## WHAT IS ASKED
Reproduce every text line in the items below word for word, omitting the pictures.
** Begin STORED RECORDS **
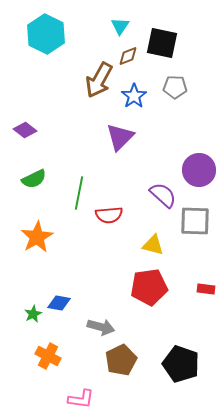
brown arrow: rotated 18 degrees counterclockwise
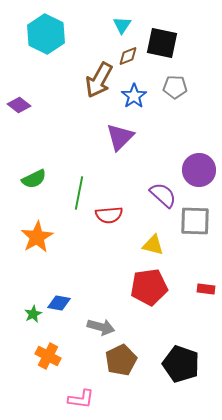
cyan triangle: moved 2 px right, 1 px up
purple diamond: moved 6 px left, 25 px up
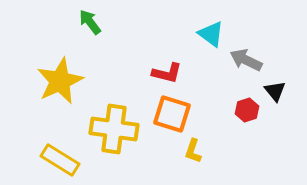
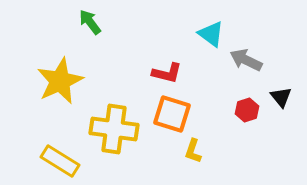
black triangle: moved 6 px right, 6 px down
yellow rectangle: moved 1 px down
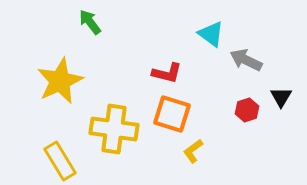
black triangle: rotated 10 degrees clockwise
yellow L-shape: rotated 35 degrees clockwise
yellow rectangle: rotated 27 degrees clockwise
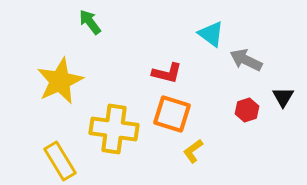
black triangle: moved 2 px right
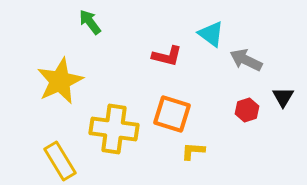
red L-shape: moved 17 px up
yellow L-shape: rotated 40 degrees clockwise
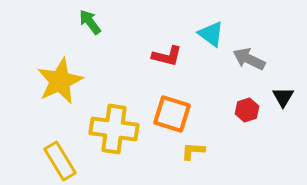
gray arrow: moved 3 px right, 1 px up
** End STORED RECORDS **
## RESPONSE
brown arrow: rotated 18 degrees counterclockwise
cyan triangle: moved 2 px right, 1 px up
purple diamond: moved 6 px left, 25 px up
black triangle: moved 6 px right, 6 px down
yellow rectangle: moved 1 px down
black triangle: rotated 10 degrees clockwise
yellow L-shape: rotated 35 degrees clockwise
yellow rectangle: rotated 27 degrees clockwise
black triangle: moved 2 px right
red L-shape: moved 17 px up
yellow L-shape: rotated 40 degrees clockwise
gray arrow: moved 3 px right, 1 px up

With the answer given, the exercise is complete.